#### Goal of the exercise:
Every line below from the one containing "duzakerin (purple) (2nd from left)" through the one containing "gevudavok (grey) (1st from left)" is to be printed exactly, with the pictures omitted.

#### Task input:
--------------------------------

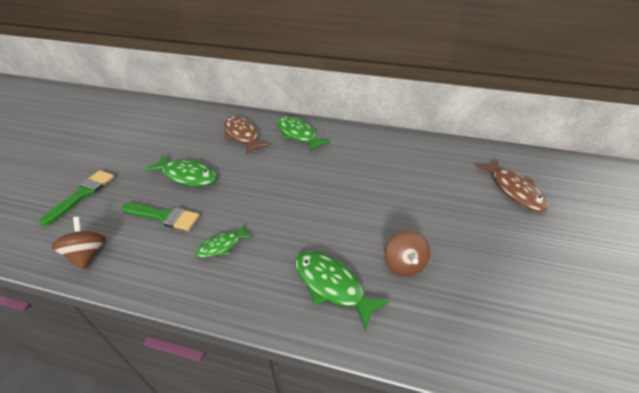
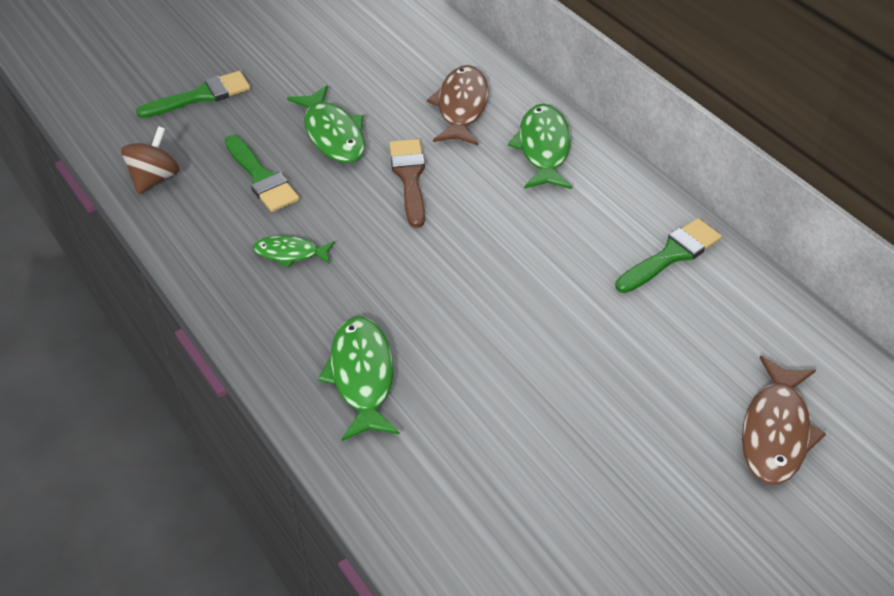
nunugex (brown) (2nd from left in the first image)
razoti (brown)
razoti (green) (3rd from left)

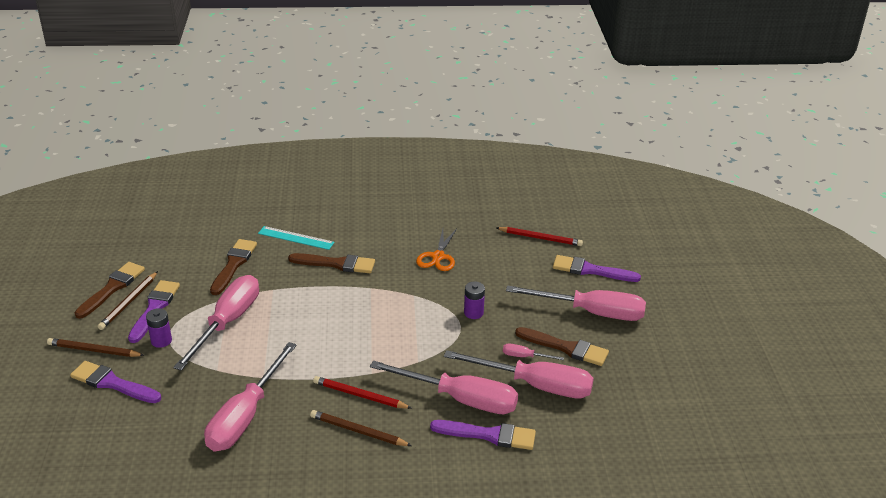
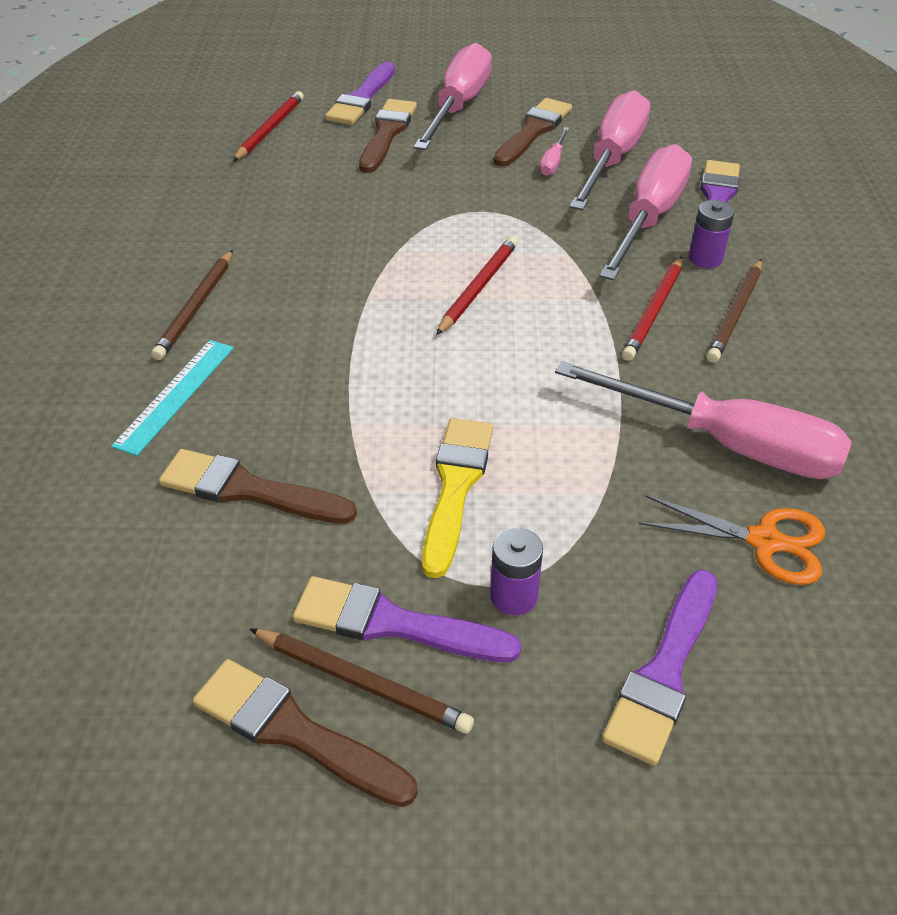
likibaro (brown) (1st from left)
razoti (yellow)
razoti (brown) (3rd from left)
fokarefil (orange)
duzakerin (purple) (2nd from left)
likibaro (red) (2nd from left)

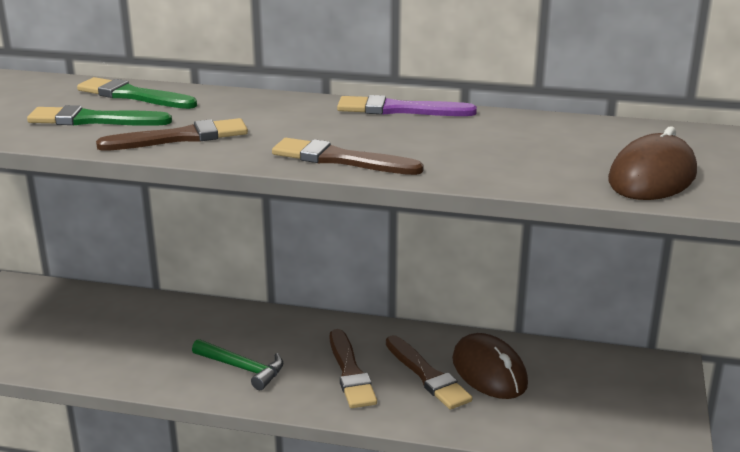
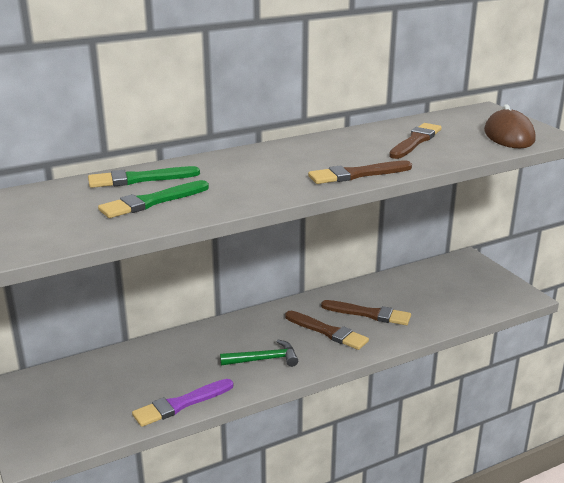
razoti (brown) (4th from left)
razoti (purple)
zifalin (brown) (1st from left in the first image)

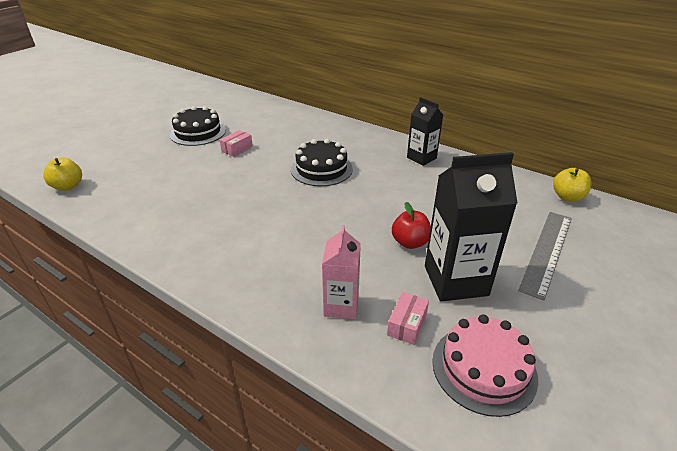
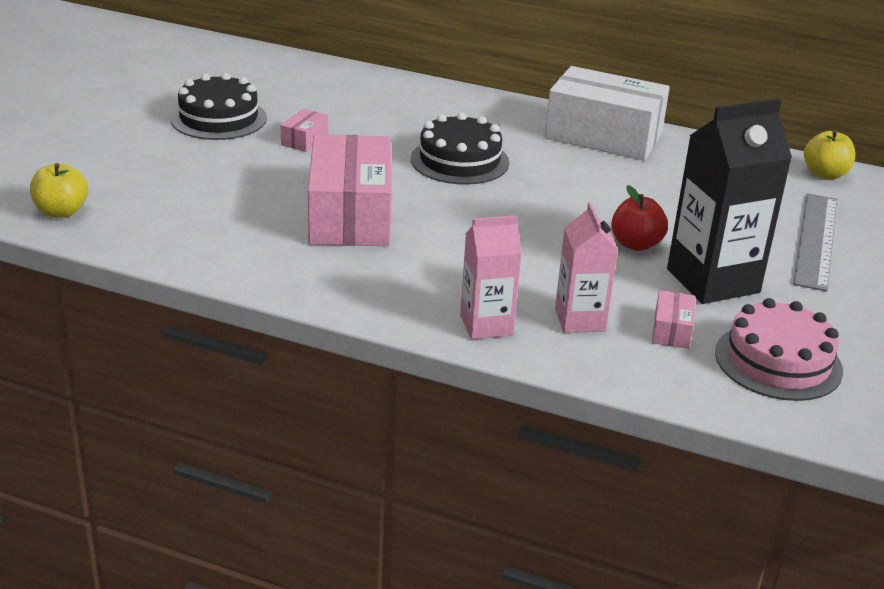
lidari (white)
lidari (pink) (2nd from left)
fobasok (pink) (1st from left)

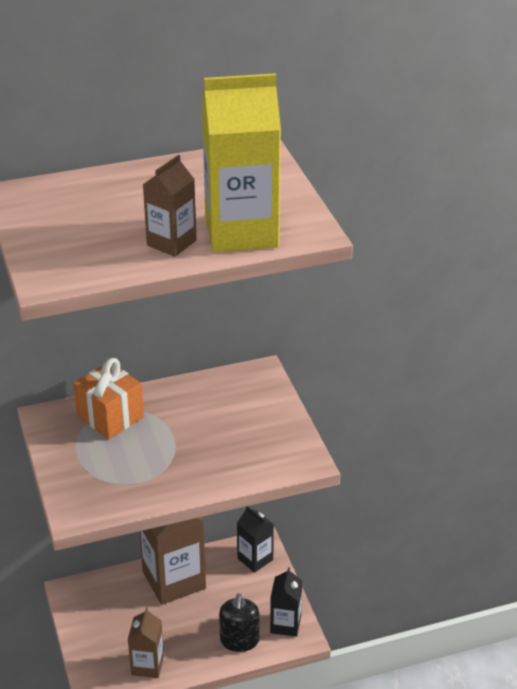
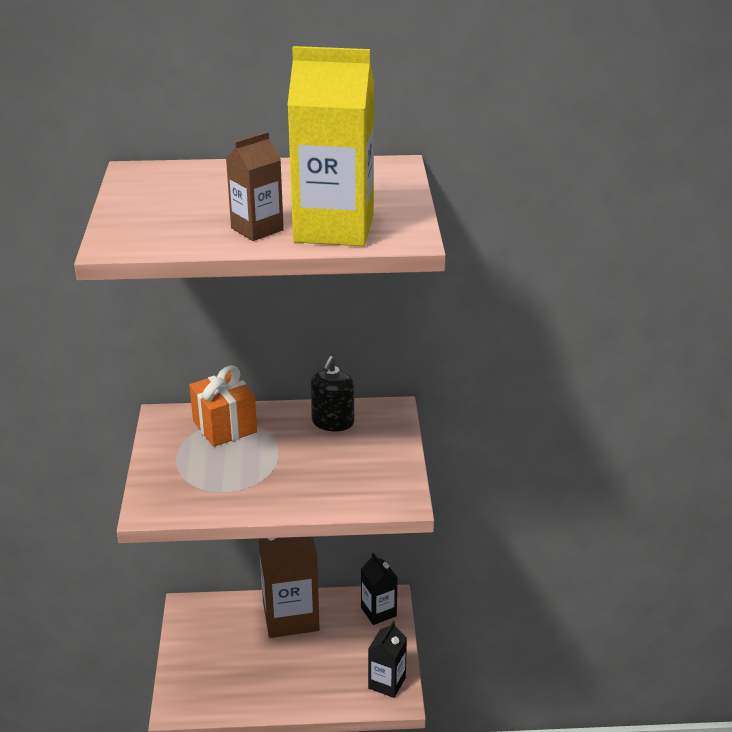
fobasok (brown) (1st from left in the first image)
fetamopol (black)

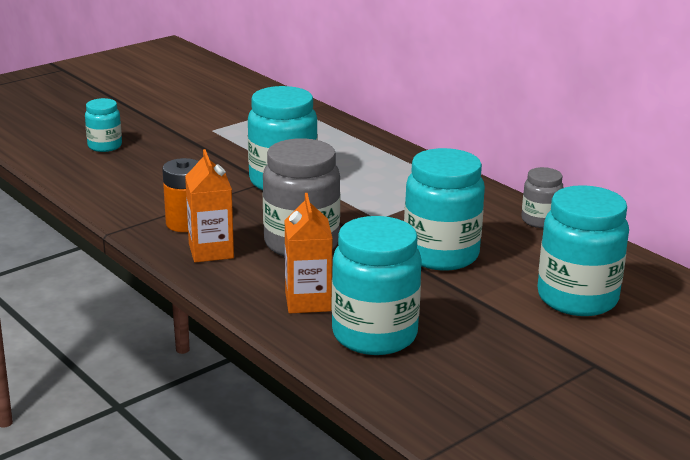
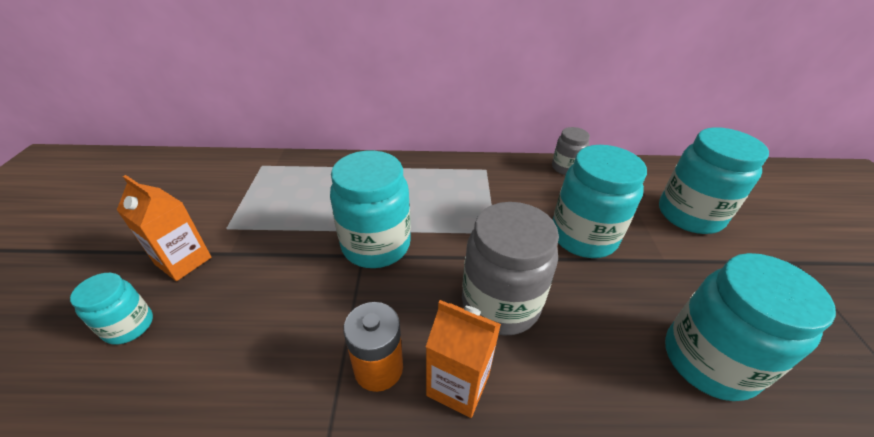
fobasok (orange) (1st from left)

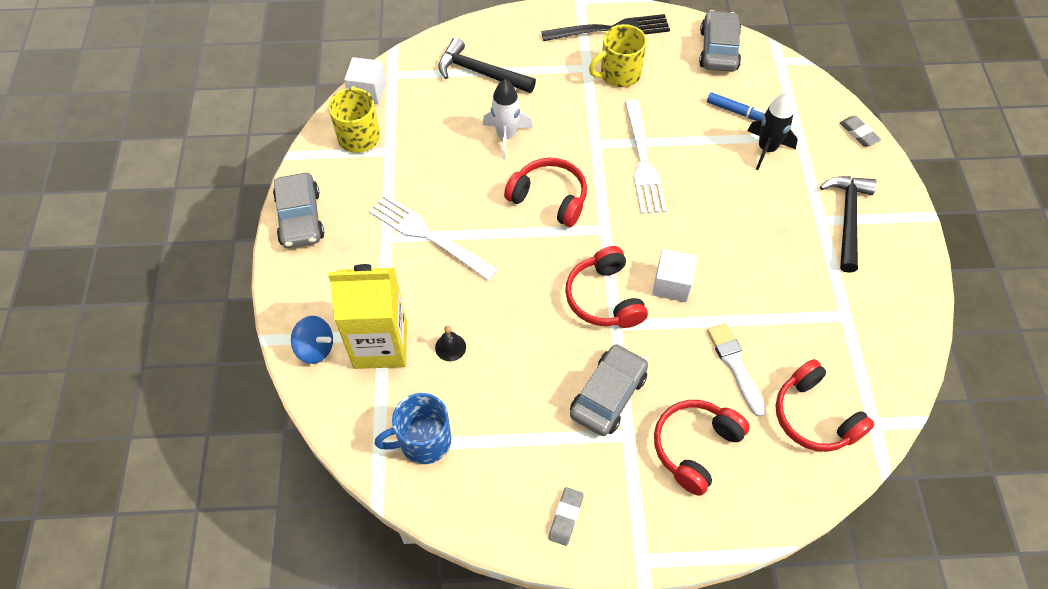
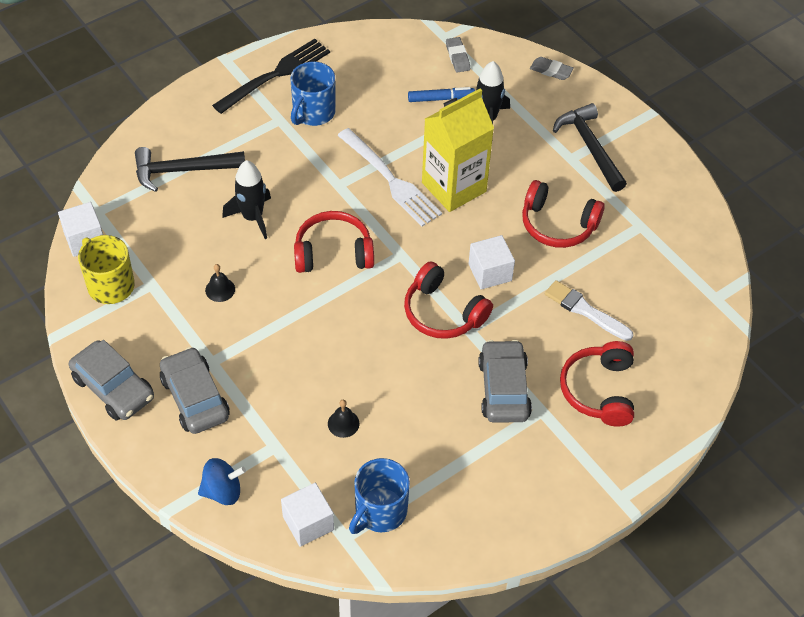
fobasok (yellow)
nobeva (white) (1st from left in the first image)
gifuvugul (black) (1st from left)
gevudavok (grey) (1st from left)
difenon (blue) (1st from left)
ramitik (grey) (2nd from left)
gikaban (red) (3rd from left)
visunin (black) (1st from left)
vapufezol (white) (2nd from left)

--------------------------------

#### Exercise response:
duzakerin (purple) (2nd from left)
likibaro (red) (2nd from left)

razoti (brown) (4th from left)
razoti (purple)
zifalin (brown) (1st from left in the first image)

lidari (white)
lidari (pink) (2nd from left)
fobasok (pink) (1st from left)

fobasok (brown) (1st from left in the first image)
fetamopol (black)

fobasok (orange) (1st from left)

fobasok (yellow)
nobeva (white) (1st from left in the first image)
gifuvugul (black) (1st from left)
gevudavok (grey) (1st from left)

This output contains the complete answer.